Assigned task: Scan the records for the string "brown". State how many lines contain it and add nothing.

Provided entries:
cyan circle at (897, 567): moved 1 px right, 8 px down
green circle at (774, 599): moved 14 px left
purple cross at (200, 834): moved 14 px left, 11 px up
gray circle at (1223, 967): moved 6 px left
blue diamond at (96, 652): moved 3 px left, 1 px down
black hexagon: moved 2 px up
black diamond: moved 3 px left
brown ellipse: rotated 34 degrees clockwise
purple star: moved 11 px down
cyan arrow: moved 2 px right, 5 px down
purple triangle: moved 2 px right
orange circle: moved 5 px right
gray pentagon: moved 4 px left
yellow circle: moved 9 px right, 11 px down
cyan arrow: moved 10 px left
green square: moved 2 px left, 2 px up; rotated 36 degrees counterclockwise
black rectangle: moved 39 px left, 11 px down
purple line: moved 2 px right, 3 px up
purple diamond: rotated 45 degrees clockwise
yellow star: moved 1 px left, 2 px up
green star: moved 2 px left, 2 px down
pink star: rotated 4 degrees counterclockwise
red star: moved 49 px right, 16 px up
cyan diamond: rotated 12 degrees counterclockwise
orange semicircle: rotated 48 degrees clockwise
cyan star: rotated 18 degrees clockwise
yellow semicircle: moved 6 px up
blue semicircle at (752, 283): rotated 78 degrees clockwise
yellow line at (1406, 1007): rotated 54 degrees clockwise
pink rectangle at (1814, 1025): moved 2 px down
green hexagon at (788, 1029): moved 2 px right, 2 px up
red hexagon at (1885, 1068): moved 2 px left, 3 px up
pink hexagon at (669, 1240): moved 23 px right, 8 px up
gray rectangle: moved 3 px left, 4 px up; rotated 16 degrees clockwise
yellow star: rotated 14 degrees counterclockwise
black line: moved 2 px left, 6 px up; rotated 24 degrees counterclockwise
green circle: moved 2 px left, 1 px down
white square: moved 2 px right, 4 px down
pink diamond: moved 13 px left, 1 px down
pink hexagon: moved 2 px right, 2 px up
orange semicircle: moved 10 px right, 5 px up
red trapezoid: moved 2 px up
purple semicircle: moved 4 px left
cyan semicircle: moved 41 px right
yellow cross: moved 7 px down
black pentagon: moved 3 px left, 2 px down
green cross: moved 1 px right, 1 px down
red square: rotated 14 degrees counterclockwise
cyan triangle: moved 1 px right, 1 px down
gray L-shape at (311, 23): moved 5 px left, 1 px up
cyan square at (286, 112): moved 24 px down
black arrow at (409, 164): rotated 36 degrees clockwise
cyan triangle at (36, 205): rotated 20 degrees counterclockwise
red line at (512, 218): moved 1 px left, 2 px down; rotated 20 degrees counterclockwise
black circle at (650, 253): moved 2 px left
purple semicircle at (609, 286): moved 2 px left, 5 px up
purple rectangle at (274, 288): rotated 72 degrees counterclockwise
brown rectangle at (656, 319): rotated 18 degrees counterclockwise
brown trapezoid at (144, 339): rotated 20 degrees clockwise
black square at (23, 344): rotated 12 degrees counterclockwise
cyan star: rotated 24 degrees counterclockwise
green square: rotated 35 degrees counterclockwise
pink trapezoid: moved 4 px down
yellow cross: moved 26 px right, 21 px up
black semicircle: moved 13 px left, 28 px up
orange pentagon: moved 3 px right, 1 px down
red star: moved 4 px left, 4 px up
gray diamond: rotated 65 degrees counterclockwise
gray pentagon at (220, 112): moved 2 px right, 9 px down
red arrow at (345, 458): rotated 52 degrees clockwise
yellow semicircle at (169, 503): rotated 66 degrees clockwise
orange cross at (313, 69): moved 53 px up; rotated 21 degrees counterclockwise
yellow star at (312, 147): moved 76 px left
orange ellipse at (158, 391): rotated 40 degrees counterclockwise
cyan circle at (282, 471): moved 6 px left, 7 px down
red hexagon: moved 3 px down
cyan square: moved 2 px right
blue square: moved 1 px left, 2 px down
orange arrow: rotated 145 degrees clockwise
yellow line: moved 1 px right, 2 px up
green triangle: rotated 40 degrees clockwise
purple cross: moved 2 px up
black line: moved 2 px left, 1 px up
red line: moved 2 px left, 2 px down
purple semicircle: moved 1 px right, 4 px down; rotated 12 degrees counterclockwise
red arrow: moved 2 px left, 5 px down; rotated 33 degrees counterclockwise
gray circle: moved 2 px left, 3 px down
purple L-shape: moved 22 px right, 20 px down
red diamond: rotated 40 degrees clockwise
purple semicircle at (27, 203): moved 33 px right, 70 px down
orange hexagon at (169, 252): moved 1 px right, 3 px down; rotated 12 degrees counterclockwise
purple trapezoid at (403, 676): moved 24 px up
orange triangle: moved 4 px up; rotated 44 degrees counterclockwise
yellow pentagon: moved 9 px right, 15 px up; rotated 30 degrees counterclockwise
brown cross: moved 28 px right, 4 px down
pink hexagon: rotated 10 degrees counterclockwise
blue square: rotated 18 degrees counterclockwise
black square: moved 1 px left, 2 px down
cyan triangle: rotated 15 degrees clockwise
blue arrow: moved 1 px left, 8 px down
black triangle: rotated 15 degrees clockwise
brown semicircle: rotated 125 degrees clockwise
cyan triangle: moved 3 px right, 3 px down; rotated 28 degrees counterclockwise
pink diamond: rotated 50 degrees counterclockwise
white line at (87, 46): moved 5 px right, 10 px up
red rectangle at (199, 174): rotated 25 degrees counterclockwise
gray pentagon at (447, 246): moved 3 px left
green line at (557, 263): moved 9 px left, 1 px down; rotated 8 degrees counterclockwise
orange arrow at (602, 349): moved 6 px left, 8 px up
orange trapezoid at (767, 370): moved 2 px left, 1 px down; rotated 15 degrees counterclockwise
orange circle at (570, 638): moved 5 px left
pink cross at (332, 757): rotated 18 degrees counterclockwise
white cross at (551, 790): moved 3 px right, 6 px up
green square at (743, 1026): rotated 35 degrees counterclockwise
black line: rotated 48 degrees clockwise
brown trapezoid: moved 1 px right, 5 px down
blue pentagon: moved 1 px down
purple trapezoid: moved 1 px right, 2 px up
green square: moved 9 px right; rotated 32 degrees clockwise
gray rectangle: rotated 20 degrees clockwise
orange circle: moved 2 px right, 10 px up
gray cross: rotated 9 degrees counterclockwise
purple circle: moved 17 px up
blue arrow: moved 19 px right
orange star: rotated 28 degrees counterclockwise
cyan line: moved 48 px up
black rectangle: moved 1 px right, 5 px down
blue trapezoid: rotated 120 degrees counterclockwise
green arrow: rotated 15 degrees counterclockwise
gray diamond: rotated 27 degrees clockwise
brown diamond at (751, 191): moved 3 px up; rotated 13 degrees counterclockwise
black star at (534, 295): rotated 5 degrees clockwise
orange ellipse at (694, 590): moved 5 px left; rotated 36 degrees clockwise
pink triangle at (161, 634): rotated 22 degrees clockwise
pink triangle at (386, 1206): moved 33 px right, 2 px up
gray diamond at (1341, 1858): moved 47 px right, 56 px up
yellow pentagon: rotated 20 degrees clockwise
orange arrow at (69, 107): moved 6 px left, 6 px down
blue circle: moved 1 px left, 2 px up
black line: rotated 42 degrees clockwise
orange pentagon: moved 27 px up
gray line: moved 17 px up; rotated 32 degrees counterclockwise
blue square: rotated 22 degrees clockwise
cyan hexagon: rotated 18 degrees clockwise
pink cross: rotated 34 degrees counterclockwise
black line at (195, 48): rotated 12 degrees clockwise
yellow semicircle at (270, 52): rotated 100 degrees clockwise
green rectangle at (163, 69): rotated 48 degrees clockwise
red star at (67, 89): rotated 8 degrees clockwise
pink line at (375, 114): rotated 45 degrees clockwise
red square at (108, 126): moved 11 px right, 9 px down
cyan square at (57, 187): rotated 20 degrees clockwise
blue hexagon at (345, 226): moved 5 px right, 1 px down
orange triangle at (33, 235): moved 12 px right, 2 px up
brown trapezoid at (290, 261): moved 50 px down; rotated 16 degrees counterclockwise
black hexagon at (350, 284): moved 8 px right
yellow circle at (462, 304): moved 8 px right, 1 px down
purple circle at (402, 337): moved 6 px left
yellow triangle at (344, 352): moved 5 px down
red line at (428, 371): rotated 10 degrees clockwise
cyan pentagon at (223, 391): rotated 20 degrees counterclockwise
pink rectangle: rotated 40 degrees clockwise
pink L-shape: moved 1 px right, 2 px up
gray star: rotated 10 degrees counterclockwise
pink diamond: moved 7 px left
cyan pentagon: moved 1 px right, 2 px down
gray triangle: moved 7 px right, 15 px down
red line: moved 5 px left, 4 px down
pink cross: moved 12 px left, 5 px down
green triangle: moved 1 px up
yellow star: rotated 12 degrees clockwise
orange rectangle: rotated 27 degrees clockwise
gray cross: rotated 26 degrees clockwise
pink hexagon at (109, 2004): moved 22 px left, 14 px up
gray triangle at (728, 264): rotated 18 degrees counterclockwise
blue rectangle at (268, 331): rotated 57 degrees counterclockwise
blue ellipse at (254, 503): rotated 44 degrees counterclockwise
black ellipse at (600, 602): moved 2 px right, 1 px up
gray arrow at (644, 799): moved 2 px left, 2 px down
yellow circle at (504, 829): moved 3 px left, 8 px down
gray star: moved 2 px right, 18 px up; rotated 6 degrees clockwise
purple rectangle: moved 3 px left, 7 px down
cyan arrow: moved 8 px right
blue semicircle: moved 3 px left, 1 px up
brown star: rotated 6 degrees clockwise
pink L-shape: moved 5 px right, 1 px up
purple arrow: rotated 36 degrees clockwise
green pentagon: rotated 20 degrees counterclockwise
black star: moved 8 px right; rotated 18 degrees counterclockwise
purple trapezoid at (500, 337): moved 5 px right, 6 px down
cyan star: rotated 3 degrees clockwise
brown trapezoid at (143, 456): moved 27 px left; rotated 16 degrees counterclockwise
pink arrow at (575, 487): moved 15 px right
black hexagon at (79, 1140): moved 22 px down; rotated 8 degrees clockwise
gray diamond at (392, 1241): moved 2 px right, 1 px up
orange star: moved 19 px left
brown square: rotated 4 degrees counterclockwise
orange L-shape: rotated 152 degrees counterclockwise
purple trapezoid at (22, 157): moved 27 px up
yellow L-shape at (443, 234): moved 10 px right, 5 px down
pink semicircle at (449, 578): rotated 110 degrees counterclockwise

Exercise result: 11